Records shown
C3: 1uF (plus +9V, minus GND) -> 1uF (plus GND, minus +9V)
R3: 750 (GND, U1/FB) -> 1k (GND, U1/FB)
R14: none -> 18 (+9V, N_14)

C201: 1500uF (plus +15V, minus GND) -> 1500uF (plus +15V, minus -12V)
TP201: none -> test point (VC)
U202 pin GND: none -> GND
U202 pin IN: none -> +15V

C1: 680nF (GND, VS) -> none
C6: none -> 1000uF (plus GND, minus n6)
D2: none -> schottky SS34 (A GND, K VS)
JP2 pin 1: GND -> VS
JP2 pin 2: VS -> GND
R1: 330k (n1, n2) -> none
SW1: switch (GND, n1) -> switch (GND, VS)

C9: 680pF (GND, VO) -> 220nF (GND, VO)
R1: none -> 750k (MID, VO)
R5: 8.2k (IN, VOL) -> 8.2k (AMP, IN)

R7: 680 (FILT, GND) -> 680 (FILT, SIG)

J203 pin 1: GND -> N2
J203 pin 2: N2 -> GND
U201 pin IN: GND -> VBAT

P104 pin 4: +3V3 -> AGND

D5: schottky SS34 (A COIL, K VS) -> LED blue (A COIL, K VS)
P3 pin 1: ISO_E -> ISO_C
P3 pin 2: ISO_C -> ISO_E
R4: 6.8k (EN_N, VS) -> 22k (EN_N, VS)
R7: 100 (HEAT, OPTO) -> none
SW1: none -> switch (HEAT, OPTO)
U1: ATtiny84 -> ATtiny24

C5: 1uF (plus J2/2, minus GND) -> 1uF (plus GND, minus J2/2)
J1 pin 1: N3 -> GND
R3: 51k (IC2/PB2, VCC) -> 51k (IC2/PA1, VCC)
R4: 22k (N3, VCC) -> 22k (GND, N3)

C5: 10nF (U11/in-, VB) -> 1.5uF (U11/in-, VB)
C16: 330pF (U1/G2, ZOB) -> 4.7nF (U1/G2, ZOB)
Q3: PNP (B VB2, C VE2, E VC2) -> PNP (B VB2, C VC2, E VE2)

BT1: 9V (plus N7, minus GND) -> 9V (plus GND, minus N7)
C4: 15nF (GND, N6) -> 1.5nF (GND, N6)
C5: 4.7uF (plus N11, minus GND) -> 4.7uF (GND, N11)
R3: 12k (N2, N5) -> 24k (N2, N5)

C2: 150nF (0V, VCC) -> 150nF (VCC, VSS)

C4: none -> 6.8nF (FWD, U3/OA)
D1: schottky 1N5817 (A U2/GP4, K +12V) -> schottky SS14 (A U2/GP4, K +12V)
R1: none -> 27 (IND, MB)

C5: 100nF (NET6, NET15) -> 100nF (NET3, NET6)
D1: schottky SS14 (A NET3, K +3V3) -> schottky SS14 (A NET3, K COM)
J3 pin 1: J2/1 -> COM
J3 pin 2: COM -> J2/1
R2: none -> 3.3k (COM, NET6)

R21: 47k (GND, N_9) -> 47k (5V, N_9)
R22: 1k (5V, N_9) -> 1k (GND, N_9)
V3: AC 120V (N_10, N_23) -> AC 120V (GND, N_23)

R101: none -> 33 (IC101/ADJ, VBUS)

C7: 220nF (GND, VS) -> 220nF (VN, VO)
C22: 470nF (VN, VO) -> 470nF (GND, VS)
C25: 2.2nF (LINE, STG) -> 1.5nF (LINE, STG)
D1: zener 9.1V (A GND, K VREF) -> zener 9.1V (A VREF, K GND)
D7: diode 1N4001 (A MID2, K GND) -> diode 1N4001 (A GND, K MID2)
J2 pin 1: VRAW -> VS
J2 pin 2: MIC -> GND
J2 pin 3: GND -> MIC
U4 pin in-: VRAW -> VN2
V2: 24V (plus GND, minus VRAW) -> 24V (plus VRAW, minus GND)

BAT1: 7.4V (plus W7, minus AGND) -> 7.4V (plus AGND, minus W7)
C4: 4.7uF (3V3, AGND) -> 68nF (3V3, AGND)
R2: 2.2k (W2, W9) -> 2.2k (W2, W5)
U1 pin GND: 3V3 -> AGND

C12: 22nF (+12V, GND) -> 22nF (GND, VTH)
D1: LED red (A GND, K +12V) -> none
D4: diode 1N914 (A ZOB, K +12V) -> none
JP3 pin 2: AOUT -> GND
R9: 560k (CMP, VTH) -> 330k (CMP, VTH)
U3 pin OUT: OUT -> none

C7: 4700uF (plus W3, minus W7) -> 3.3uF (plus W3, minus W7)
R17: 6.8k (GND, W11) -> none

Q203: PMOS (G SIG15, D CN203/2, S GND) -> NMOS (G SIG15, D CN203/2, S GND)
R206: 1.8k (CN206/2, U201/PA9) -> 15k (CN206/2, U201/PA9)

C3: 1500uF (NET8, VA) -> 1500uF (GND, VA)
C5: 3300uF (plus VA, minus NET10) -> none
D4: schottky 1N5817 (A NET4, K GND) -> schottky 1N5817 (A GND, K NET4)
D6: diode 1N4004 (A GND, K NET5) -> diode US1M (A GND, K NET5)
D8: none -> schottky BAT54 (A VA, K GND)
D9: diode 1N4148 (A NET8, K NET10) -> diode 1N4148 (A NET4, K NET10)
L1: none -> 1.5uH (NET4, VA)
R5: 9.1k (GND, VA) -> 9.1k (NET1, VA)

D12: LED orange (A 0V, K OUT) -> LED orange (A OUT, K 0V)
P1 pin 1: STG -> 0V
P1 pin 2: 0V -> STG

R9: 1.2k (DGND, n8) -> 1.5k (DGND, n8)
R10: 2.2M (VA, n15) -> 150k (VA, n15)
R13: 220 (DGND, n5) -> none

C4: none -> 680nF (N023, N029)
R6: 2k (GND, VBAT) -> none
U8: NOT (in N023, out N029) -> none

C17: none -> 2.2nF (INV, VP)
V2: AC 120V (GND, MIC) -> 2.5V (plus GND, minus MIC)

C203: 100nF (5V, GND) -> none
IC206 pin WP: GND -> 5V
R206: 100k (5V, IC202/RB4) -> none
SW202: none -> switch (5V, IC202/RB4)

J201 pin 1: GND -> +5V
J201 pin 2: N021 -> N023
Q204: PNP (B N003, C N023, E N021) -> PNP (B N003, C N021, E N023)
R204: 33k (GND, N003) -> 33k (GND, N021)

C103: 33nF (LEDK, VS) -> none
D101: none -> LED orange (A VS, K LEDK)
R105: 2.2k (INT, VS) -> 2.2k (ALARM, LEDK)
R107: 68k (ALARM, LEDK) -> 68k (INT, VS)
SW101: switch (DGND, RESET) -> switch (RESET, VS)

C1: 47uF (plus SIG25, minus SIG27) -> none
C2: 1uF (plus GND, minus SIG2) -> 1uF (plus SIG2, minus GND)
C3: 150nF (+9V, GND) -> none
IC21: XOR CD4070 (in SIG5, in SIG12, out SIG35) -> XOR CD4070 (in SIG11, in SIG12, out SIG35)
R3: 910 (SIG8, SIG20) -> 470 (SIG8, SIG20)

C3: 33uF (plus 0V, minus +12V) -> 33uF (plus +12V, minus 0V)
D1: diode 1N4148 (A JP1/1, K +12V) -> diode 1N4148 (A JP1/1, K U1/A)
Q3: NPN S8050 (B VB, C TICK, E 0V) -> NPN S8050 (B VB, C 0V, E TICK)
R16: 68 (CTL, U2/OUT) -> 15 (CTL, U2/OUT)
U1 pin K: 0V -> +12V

What you should do
Using only the entries above, output the line with "C12: 22nF (+12V, GND) -> 22nF (GND, VTH)", the line with "D101: none -> LED orange (A VS, K LEDK)", and all lines between them, exactly as they stand.

Answer for the task
C12: 22nF (+12V, GND) -> 22nF (GND, VTH)
D1: LED red (A GND, K +12V) -> none
D4: diode 1N914 (A ZOB, K +12V) -> none
JP3 pin 2: AOUT -> GND
R9: 560k (CMP, VTH) -> 330k (CMP, VTH)
U3 pin OUT: OUT -> none

C7: 4700uF (plus W3, minus W7) -> 3.3uF (plus W3, minus W7)
R17: 6.8k (GND, W11) -> none

Q203: PMOS (G SIG15, D CN203/2, S GND) -> NMOS (G SIG15, D CN203/2, S GND)
R206: 1.8k (CN206/2, U201/PA9) -> 15k (CN206/2, U201/PA9)

C3: 1500uF (NET8, VA) -> 1500uF (GND, VA)
C5: 3300uF (plus VA, minus NET10) -> none
D4: schottky 1N5817 (A NET4, K GND) -> schottky 1N5817 (A GND, K NET4)
D6: diode 1N4004 (A GND, K NET5) -> diode US1M (A GND, K NET5)
D8: none -> schottky BAT54 (A VA, K GND)
D9: diode 1N4148 (A NET8, K NET10) -> diode 1N4148 (A NET4, K NET10)
L1: none -> 1.5uH (NET4, VA)
R5: 9.1k (GND, VA) -> 9.1k (NET1, VA)

D12: LED orange (A 0V, K OUT) -> LED orange (A OUT, K 0V)
P1 pin 1: STG -> 0V
P1 pin 2: 0V -> STG

R9: 1.2k (DGND, n8) -> 1.5k (DGND, n8)
R10: 2.2M (VA, n15) -> 150k (VA, n15)
R13: 220 (DGND, n5) -> none

C4: none -> 680nF (N023, N029)
R6: 2k (GND, VBAT) -> none
U8: NOT (in N023, out N029) -> none

C17: none -> 2.2nF (INV, VP)
V2: AC 120V (GND, MIC) -> 2.5V (plus GND, minus MIC)

C203: 100nF (5V, GND) -> none
IC206 pin WP: GND -> 5V
R206: 100k (5V, IC202/RB4) -> none
SW202: none -> switch (5V, IC202/RB4)

J201 pin 1: GND -> +5V
J201 pin 2: N021 -> N023
Q204: PNP (B N003, C N023, E N021) -> PNP (B N003, C N021, E N023)
R204: 33k (GND, N003) -> 33k (GND, N021)

C103: 33nF (LEDK, VS) -> none
D101: none -> LED orange (A VS, K LEDK)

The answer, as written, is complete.